- [PROBLEM DETAILS]
Filter the listing below down to only the lines that contain the word "bottle", and copy each of those lines in full.
------
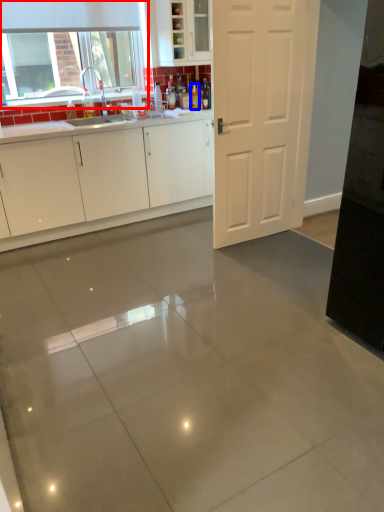
Question: Which of the following is the farthest to the observer, window (highlighted by a red box) or bottle (highlighted by a blue box)?

Choices:
 (A) window
 (B) bottle

Answer: (B)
------
- [FINISHED TASK]
Question: Which of the following is the farthest to the observer, window (highlighted by a red box) or bottle (highlighted by a blue box)?
 (B) bottle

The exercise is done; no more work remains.